*** Records for this task Section Begins ***

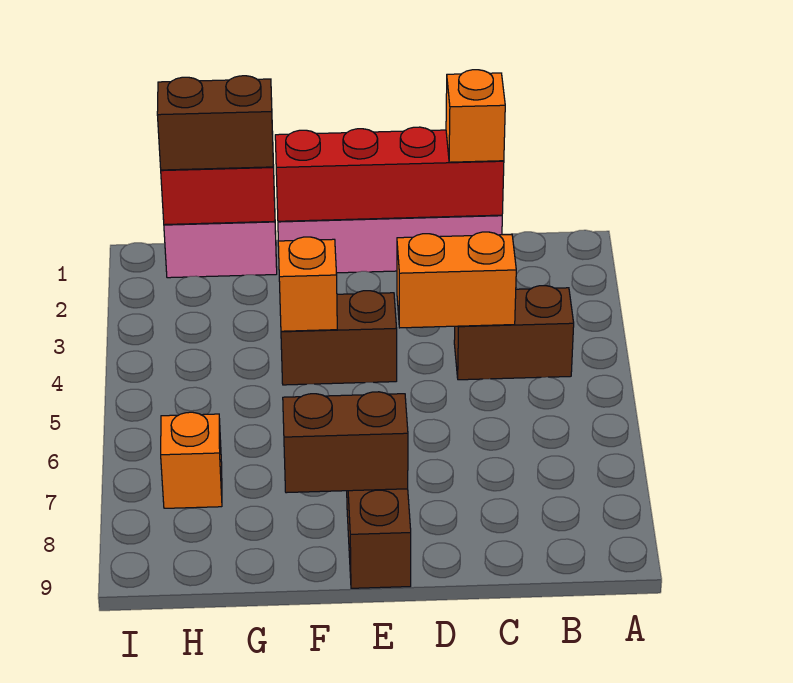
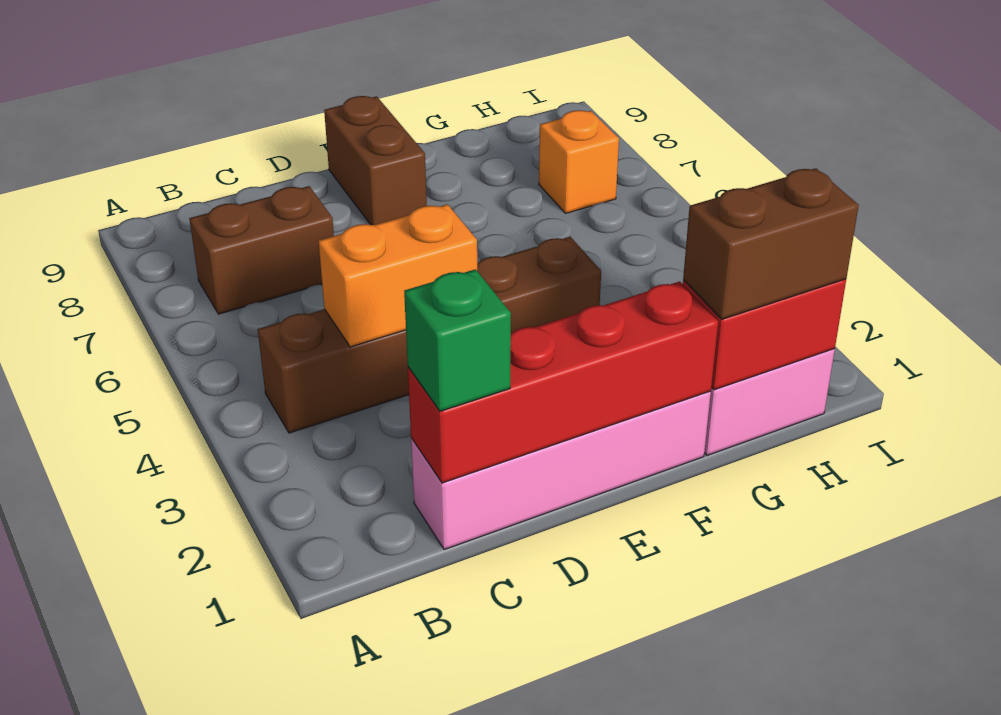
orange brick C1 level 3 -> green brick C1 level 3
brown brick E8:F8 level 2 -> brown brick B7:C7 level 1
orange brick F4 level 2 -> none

*** Records for this task Section Ends ***
*** Records for this task Section Begins ***

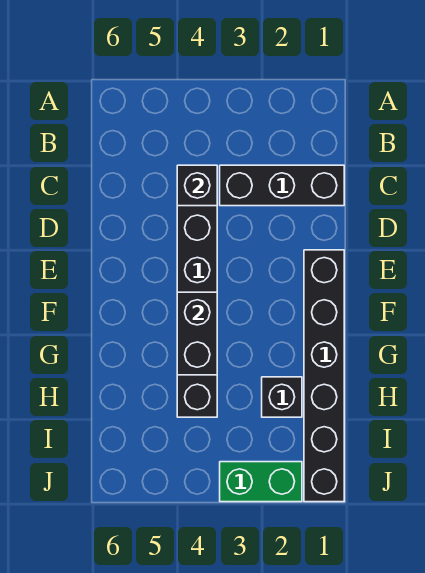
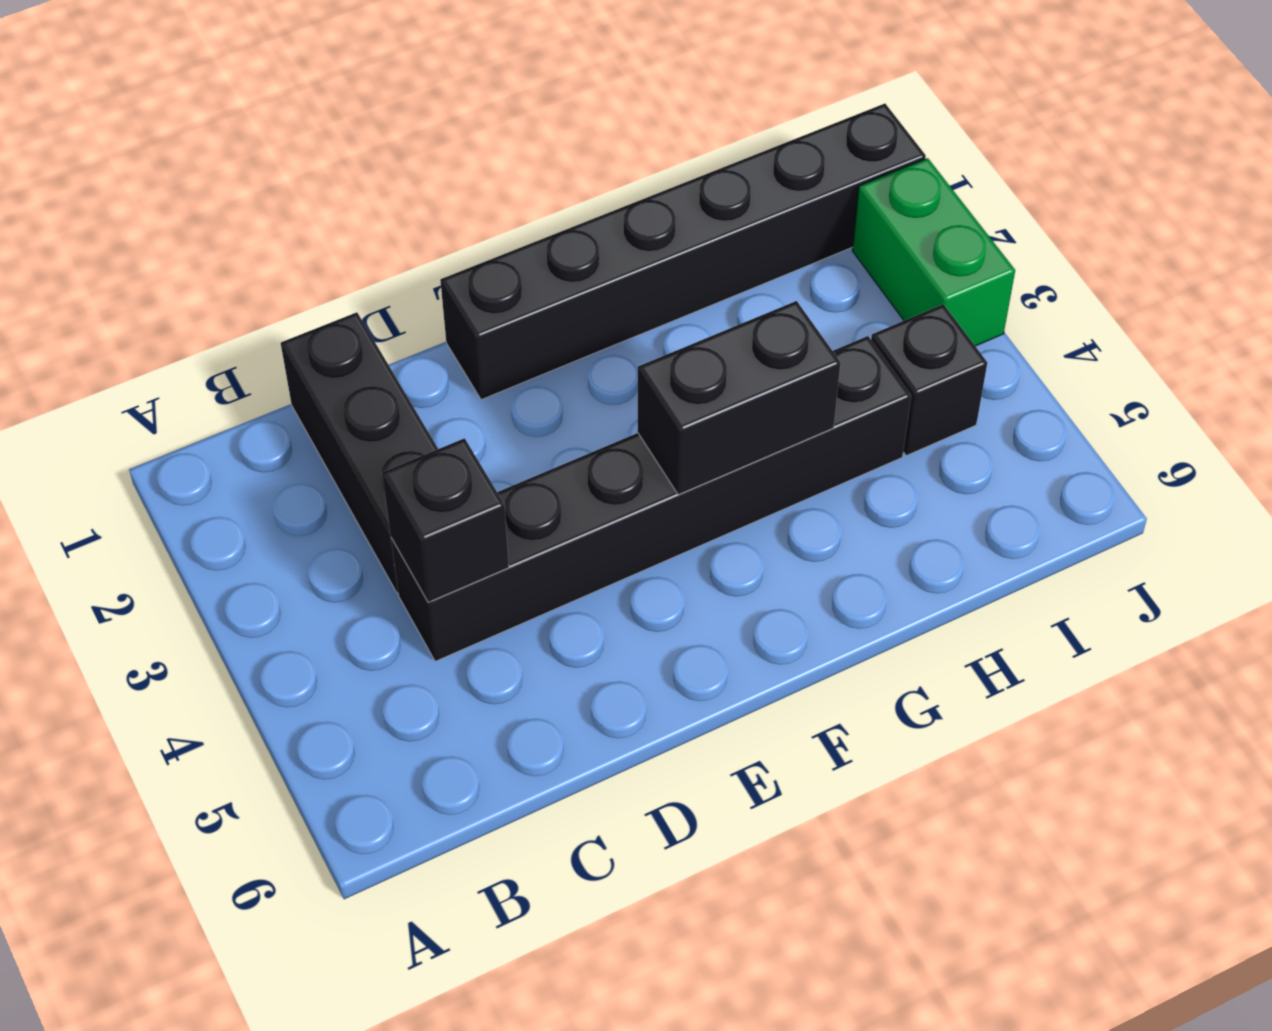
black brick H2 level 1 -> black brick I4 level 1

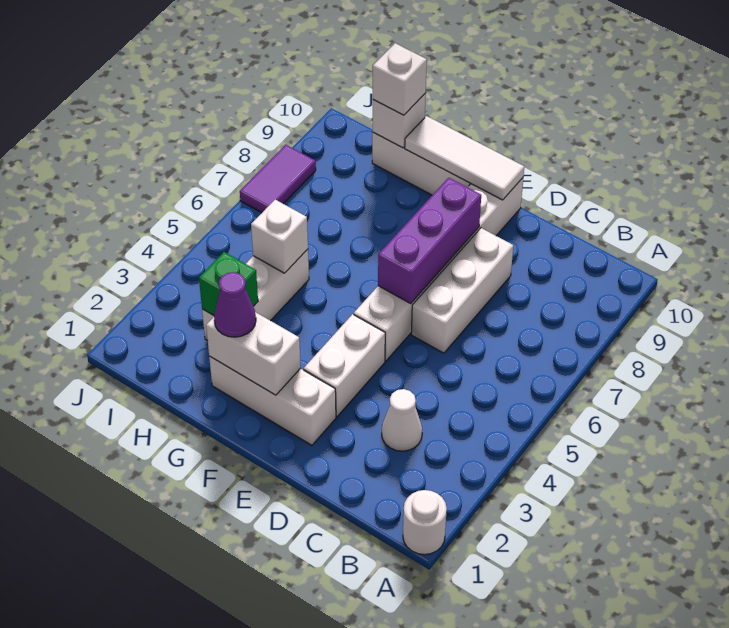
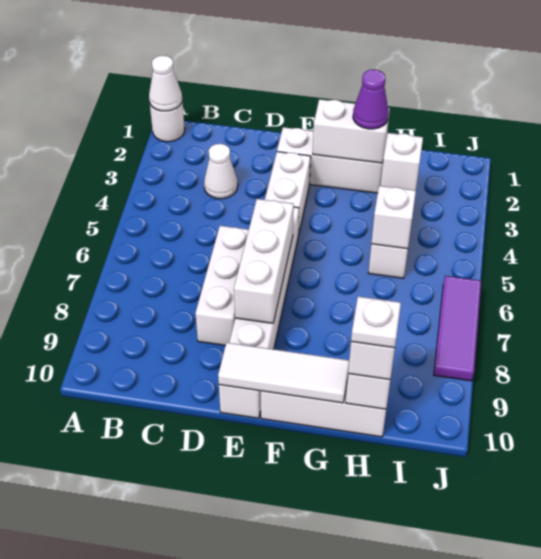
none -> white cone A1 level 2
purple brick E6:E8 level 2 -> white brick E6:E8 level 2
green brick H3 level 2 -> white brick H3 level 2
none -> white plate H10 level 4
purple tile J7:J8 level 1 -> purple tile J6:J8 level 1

*** Records for this task Section Ends ***
*** Records for this task Section Begins ***

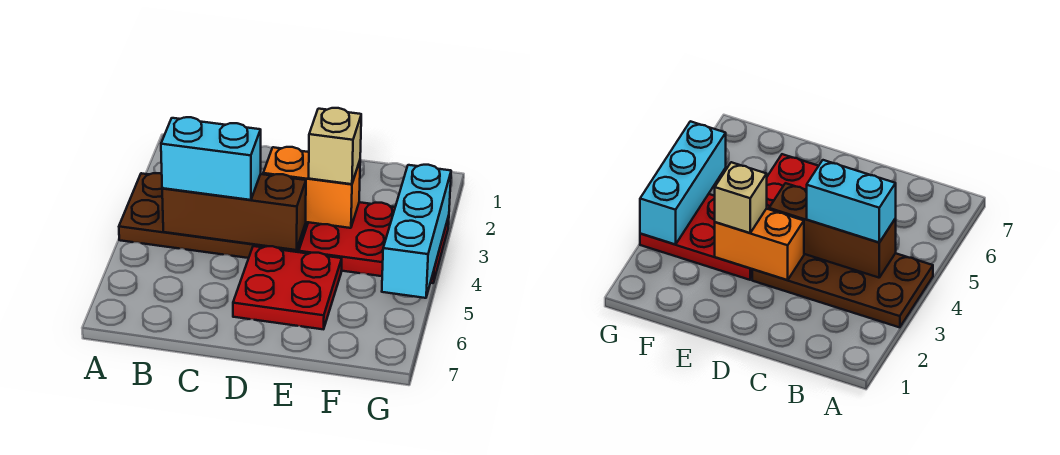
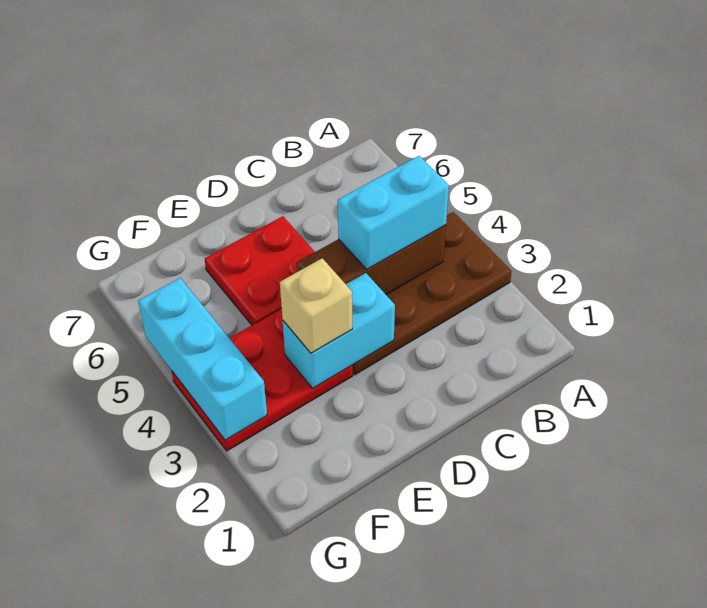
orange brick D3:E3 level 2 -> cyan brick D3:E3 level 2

*** Records for this task Section Ends ***

Exercise goal - The line above containing "green brick H3", the line containing "purple tile J7:J8", and every line between them are to be transcribed exactly; no other line is wanted.

Written reply -
green brick H3 level 2 -> white brick H3 level 2
none -> white plate H10 level 4
purple tile J7:J8 level 1 -> purple tile J6:J8 level 1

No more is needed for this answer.